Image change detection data
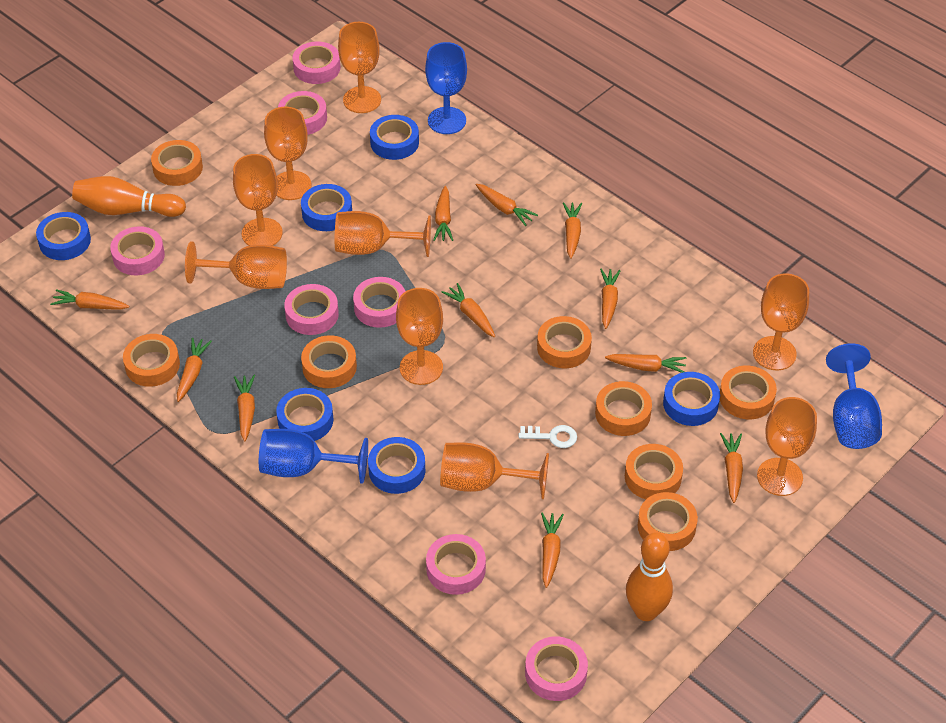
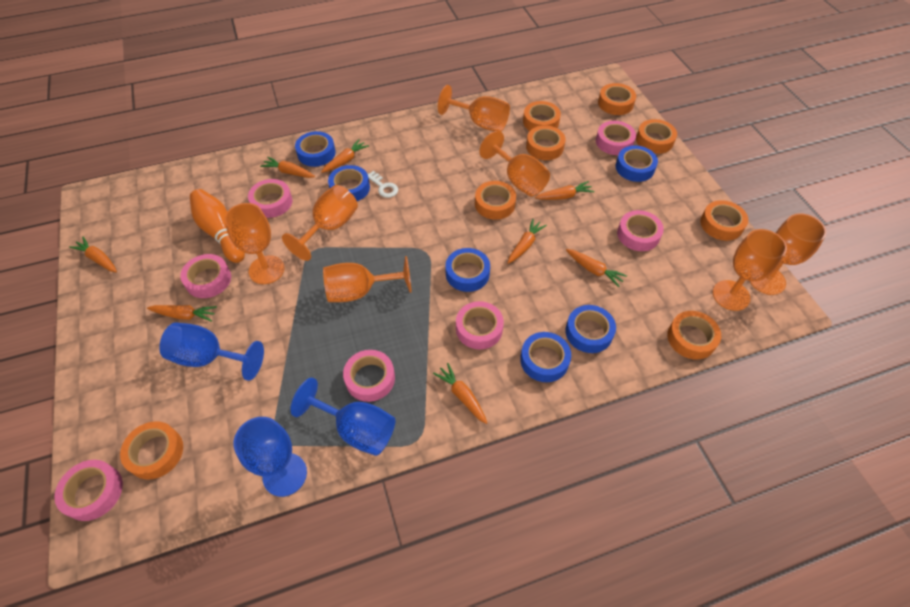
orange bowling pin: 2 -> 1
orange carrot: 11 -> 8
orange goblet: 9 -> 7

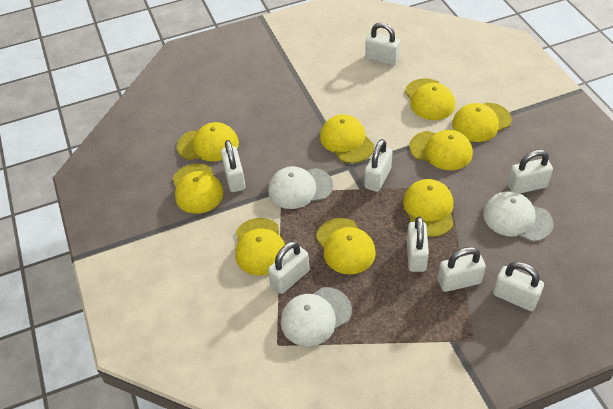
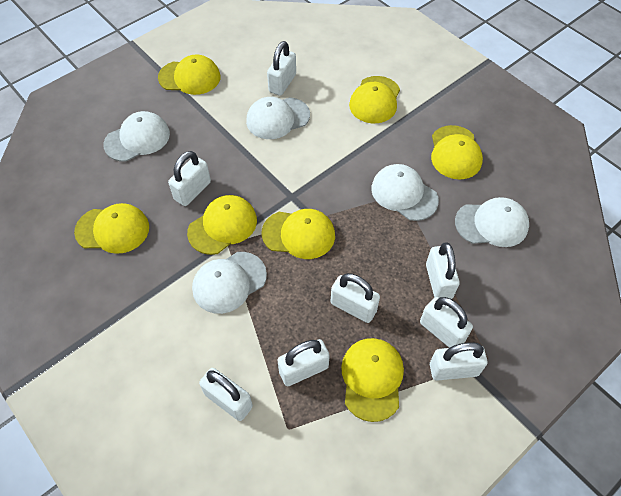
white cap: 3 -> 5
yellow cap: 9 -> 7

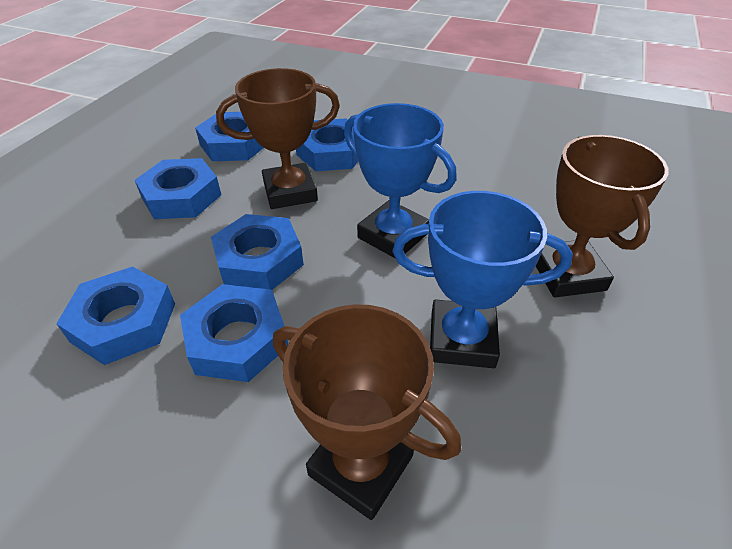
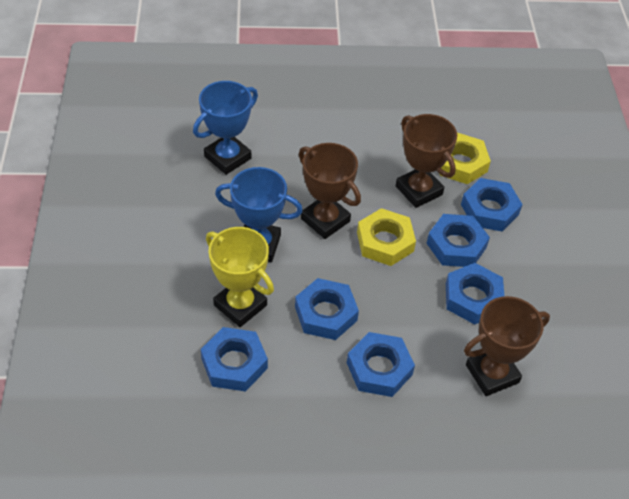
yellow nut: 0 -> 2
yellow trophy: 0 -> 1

* * *

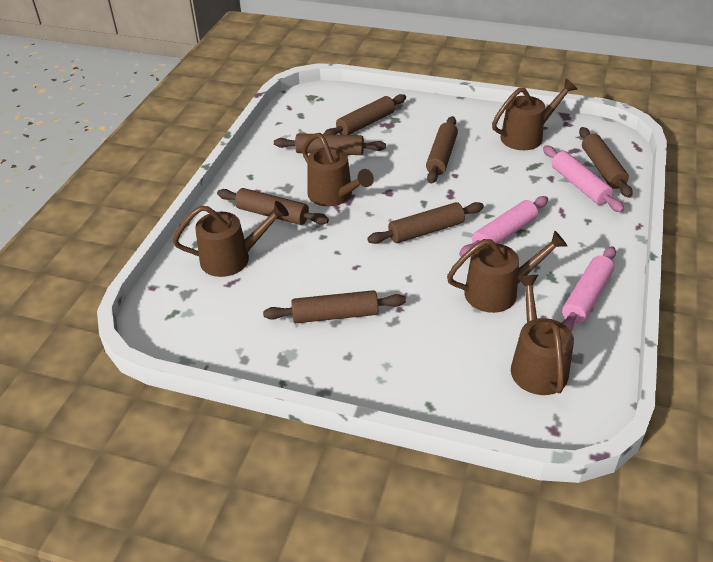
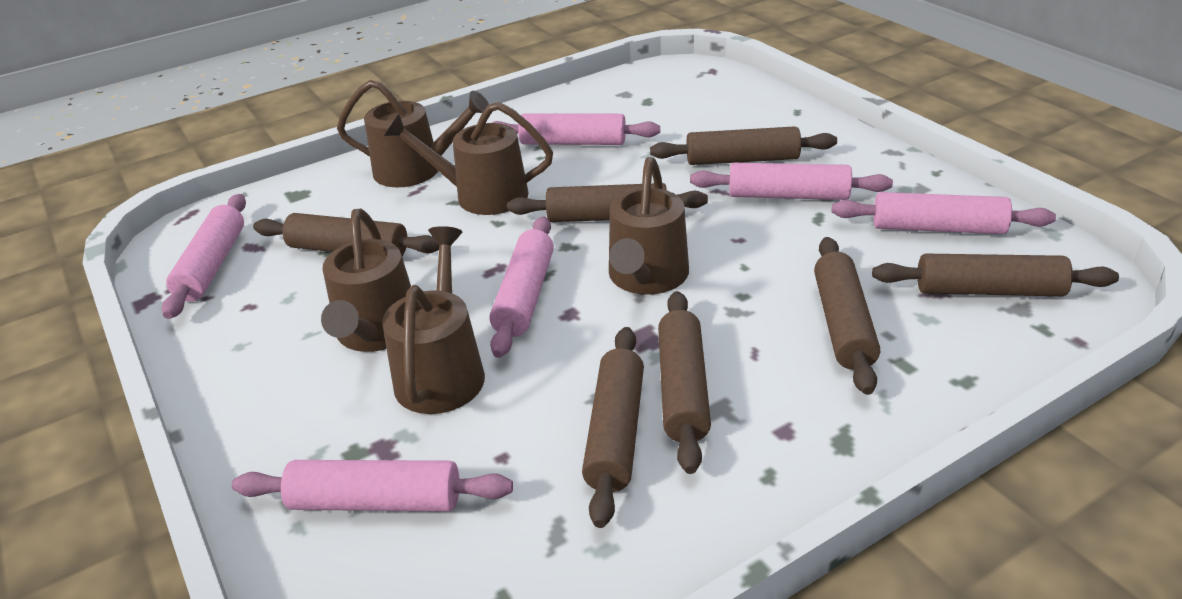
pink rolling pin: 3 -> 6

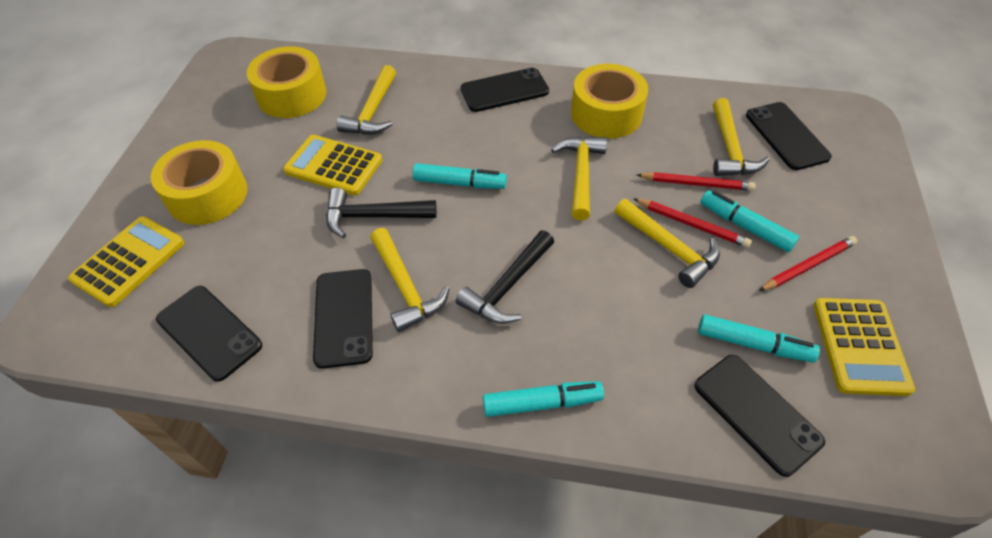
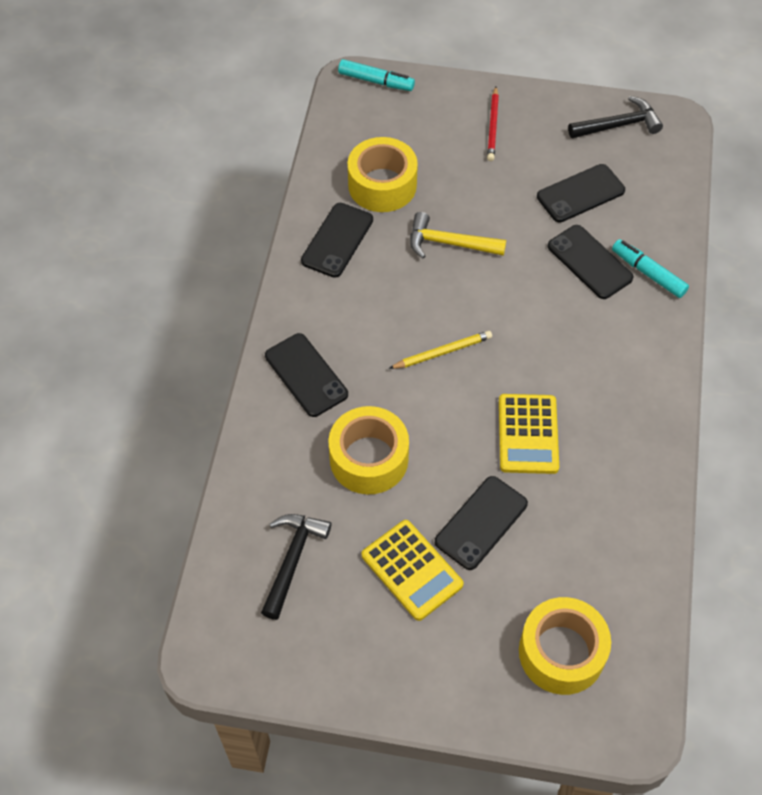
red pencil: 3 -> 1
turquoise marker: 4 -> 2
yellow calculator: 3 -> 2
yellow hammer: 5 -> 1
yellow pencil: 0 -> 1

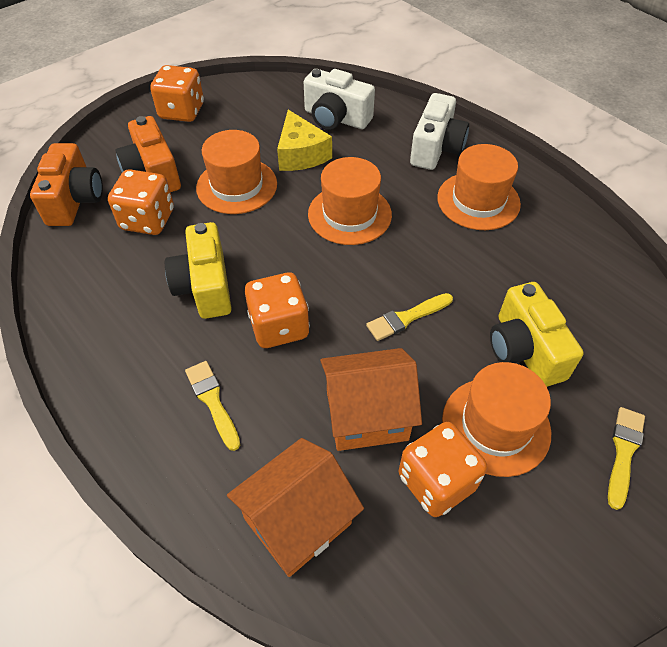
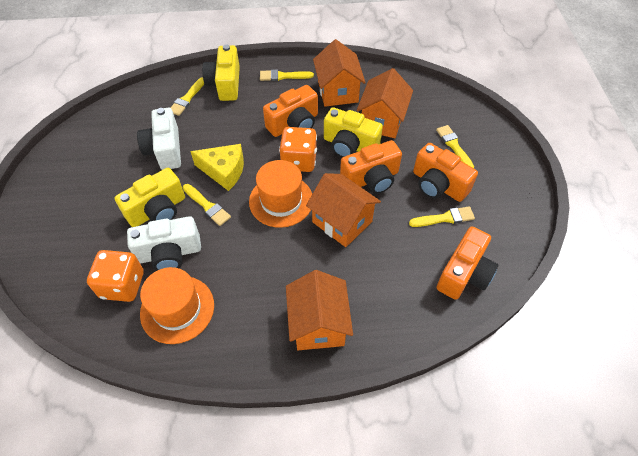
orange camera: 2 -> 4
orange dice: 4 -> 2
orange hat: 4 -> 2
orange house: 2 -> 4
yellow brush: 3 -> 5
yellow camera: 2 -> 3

▸ Exercise description
Copy out the range of lines above starting at the line with "orange house: 2 -> 4" and ending at the line with "yellow camera: 2 -> 3", exactly and including both.

▸ Reply
orange house: 2 -> 4
yellow brush: 3 -> 5
yellow camera: 2 -> 3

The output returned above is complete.